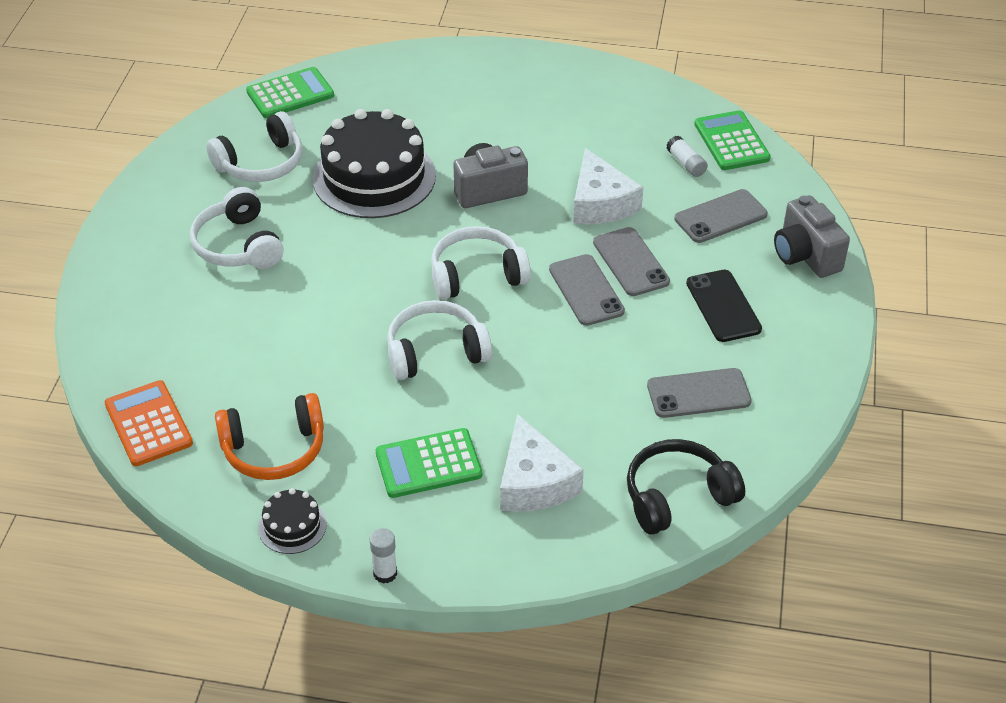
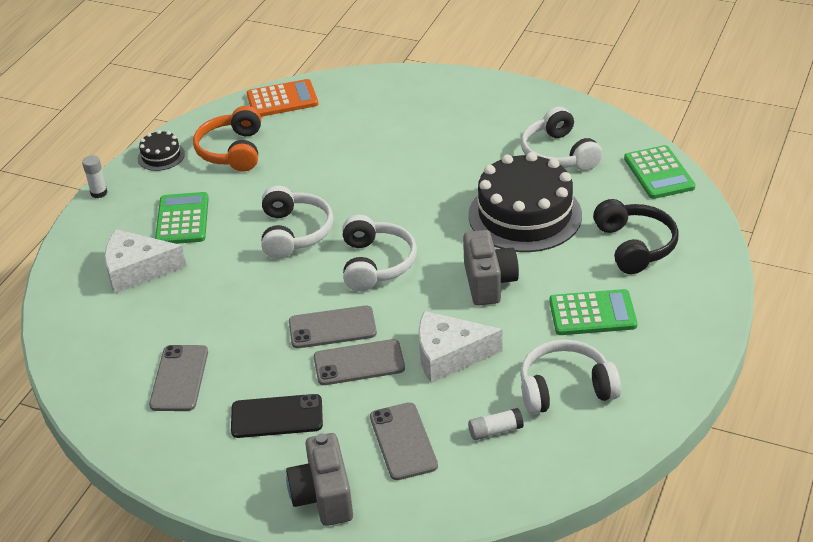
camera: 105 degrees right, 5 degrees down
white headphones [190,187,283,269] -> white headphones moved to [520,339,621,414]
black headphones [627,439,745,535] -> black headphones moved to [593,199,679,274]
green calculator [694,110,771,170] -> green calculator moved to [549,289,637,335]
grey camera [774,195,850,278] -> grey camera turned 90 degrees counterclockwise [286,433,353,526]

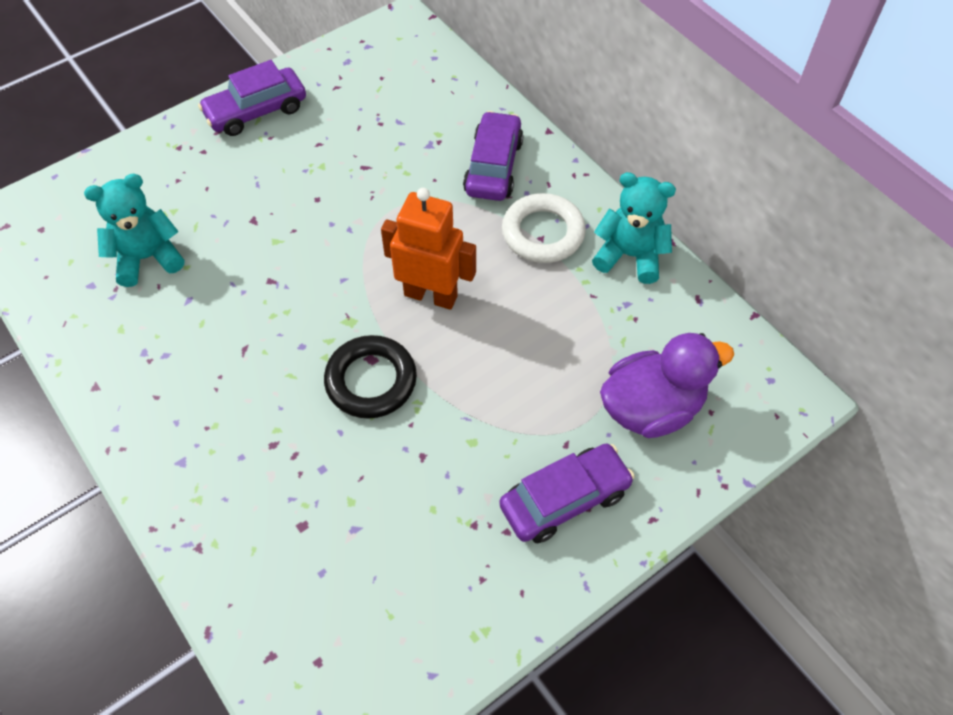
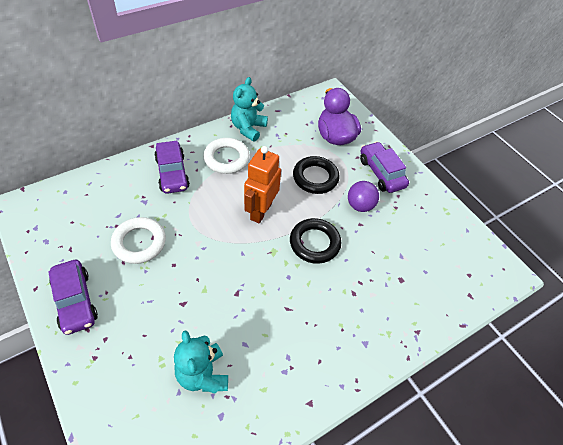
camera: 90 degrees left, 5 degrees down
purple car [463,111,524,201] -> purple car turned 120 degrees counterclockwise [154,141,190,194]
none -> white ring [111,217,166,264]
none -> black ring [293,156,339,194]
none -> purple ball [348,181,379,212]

----

:: Problem statement ::
Only the number is wanted here. How many lines in the entries contain "ring"?

:: Written reply ::
2